Please copy every record below exactly and leave out the pictures.
ENTRIES SHOWN: Begin
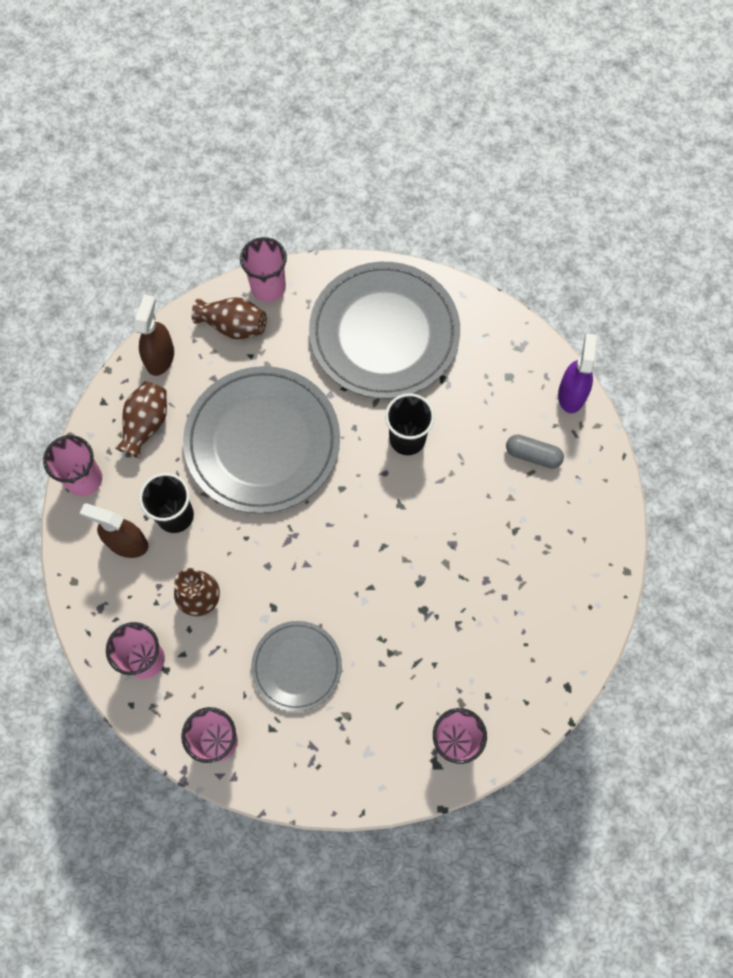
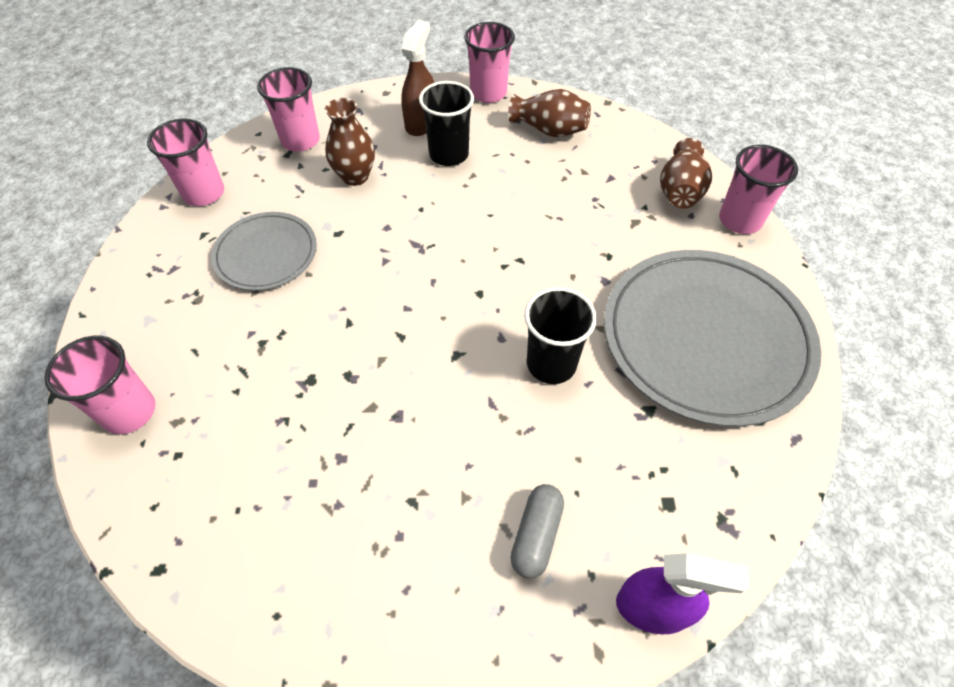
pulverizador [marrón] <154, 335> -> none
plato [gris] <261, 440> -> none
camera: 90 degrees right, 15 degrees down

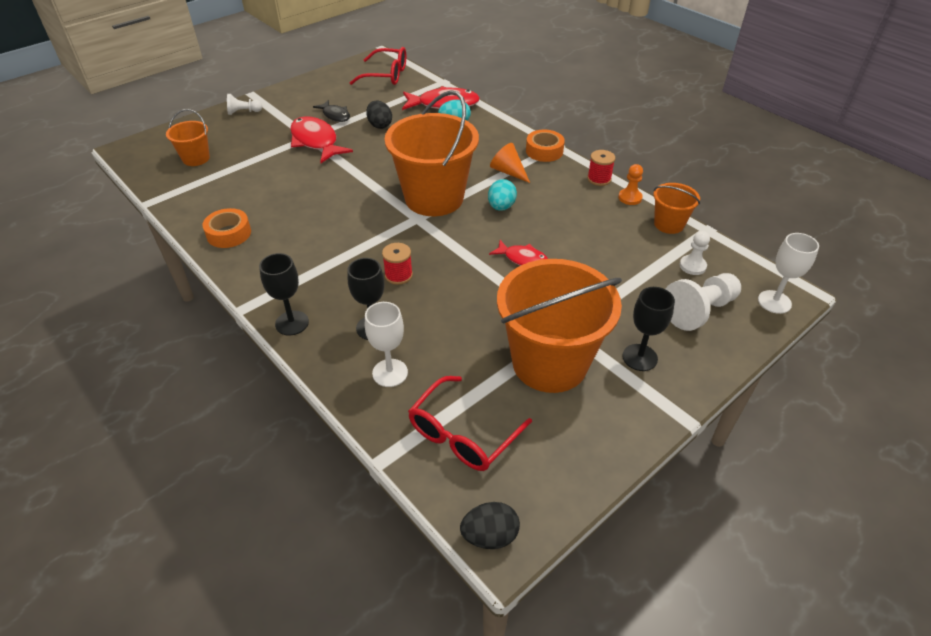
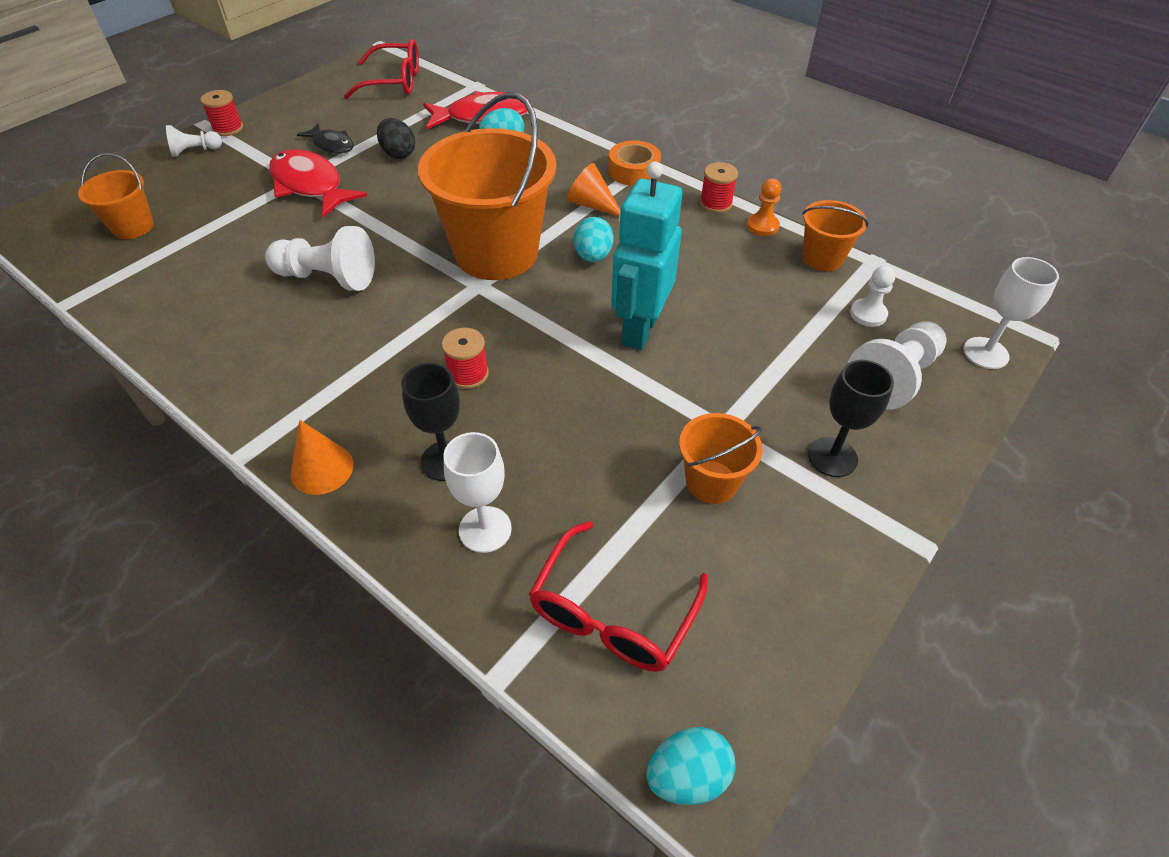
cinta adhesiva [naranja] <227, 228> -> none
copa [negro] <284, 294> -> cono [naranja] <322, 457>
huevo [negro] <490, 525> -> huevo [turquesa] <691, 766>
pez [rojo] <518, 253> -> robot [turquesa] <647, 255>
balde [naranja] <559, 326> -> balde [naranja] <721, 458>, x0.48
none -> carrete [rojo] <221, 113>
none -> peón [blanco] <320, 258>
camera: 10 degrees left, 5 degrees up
ENTRIES SHOWN: End
**OUTPUT FOR THIS EXERCISE**
pulverizador [marrón] <154, 335> -> none
plato [gris] <261, 440> -> none
camera: 90 degrees right, 15 degrees down

cinta adhesiva [naranja] <227, 228> -> none
copa [negro] <284, 294> -> cono [naranja] <322, 457>
huevo [negro] <490, 525> -> huevo [turquesa] <691, 766>
pez [rojo] <518, 253> -> robot [turquesa] <647, 255>
balde [naranja] <559, 326> -> balde [naranja] <721, 458>, x0.48
none -> carrete [rojo] <221, 113>
none -> peón [blanco] <320, 258>
camera: 10 degrees left, 5 degrees up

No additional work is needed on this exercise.